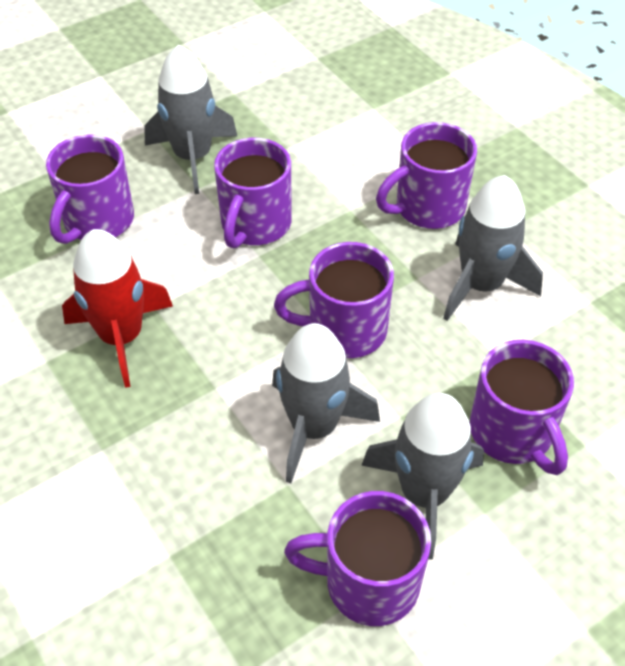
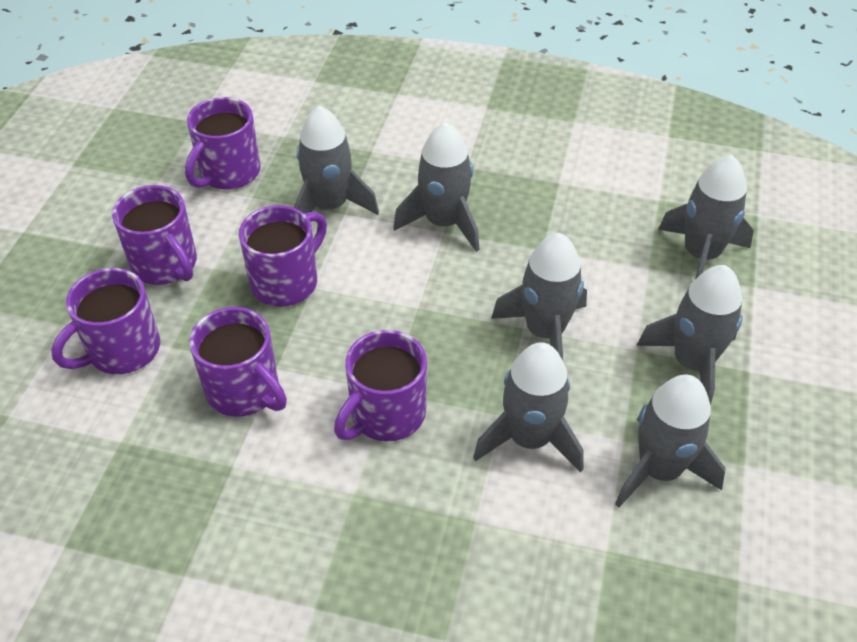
grey rocket: 4 -> 7
red rocket: 1 -> 0

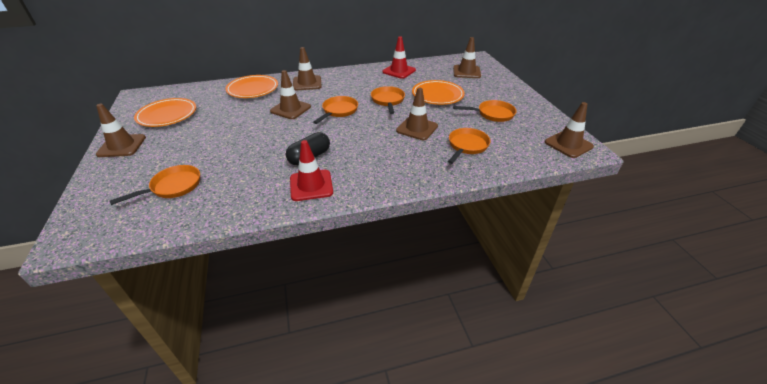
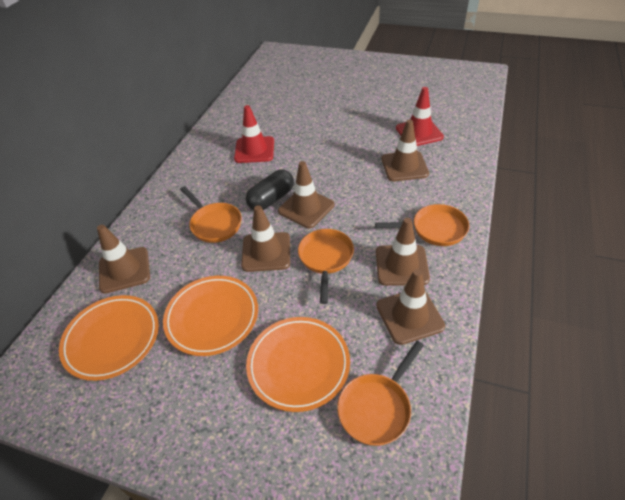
orange pan: 5 -> 4

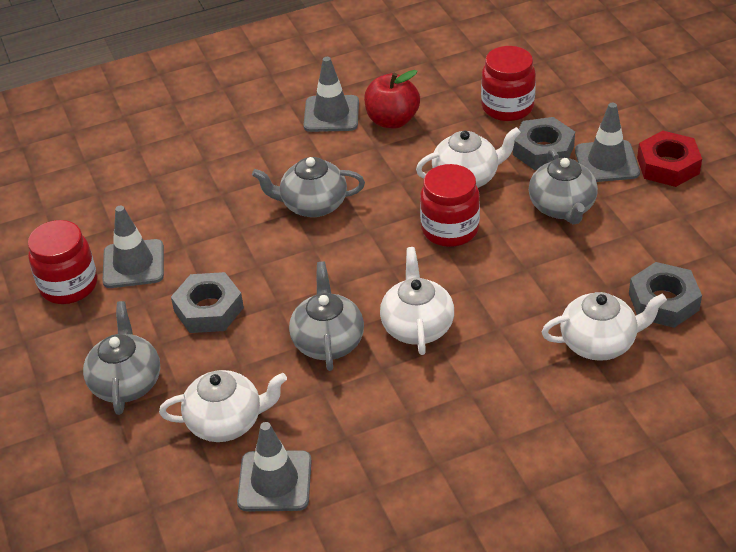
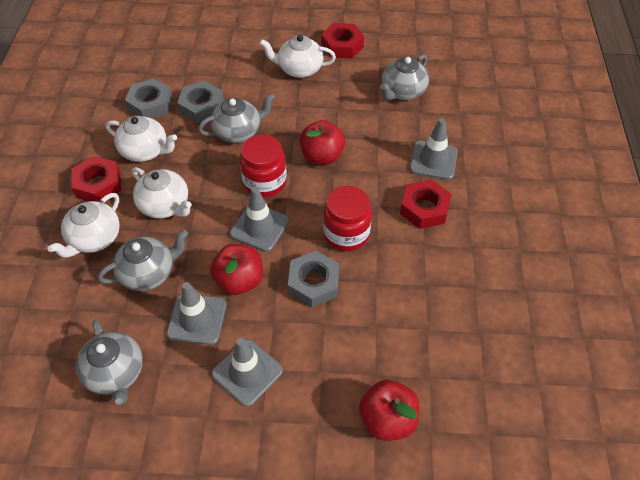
red apple: 1 -> 3
red jar: 3 -> 2
red nut: 1 -> 3

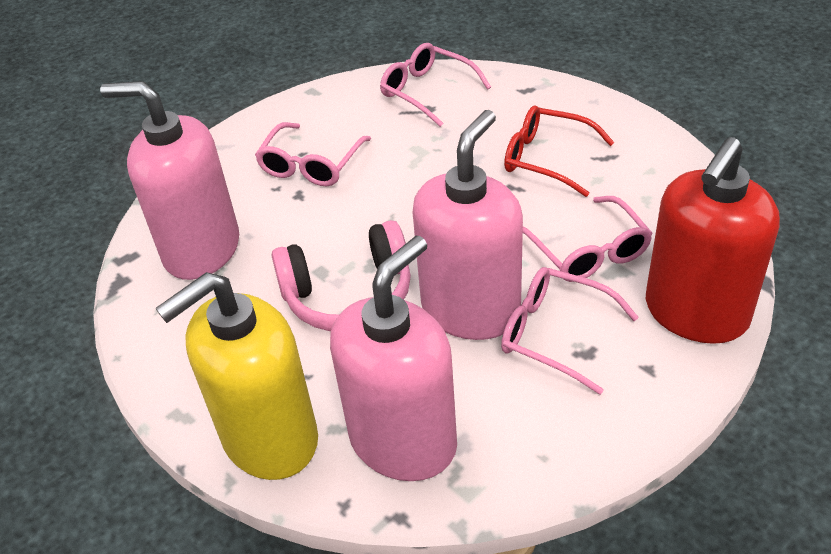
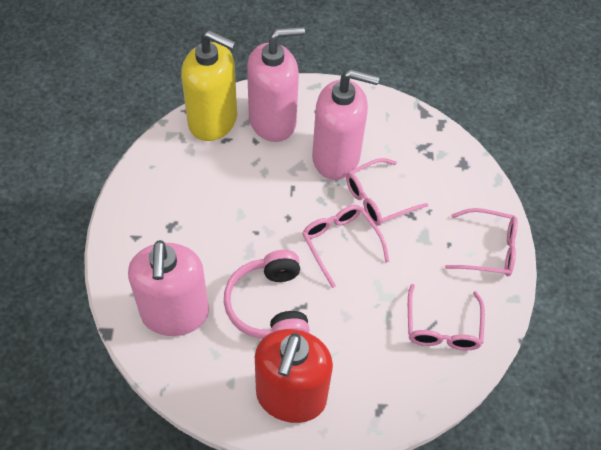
red glasses: 1 -> 0

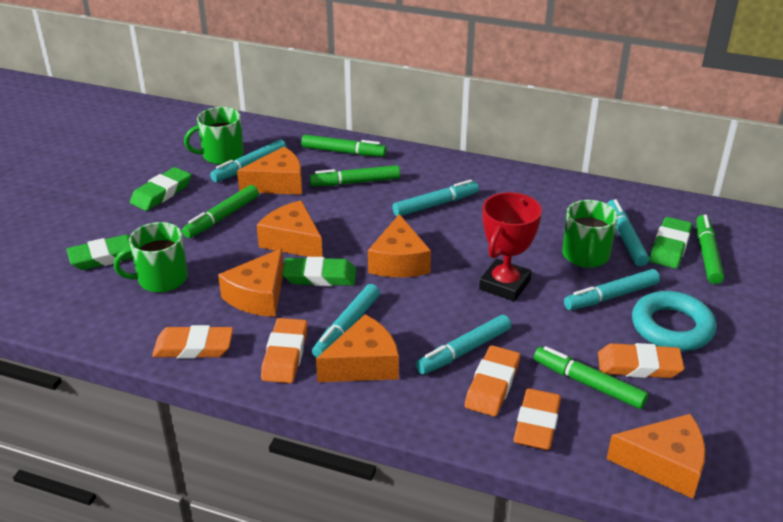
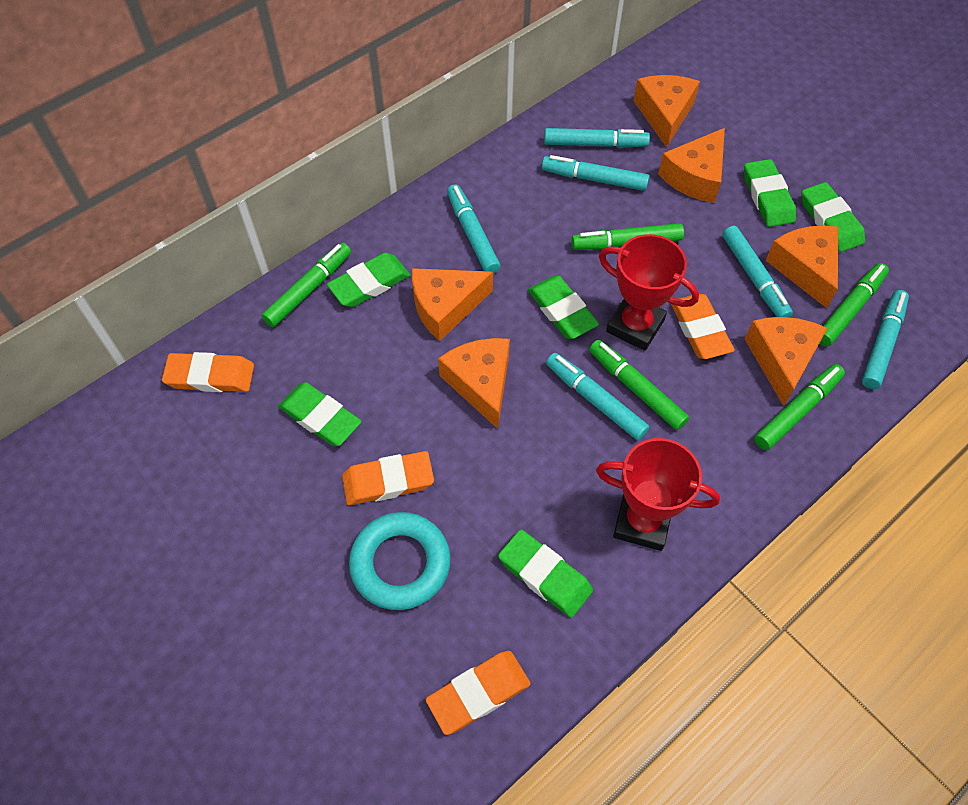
green eraser: 4 -> 6
green mug: 3 -> 0
orange eraser: 5 -> 4
red trophy: 1 -> 2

·····

PROBLEM DETAILS — Without any of its pictures, the listing is to be repeated exactly as it stands.

SOLUTION —
grey rocket: 4 -> 7
red rocket: 1 -> 0

orange pan: 5 -> 4

red apple: 1 -> 3
red jar: 3 -> 2
red nut: 1 -> 3

red glasses: 1 -> 0

green eraser: 4 -> 6
green mug: 3 -> 0
orange eraser: 5 -> 4
red trophy: 1 -> 2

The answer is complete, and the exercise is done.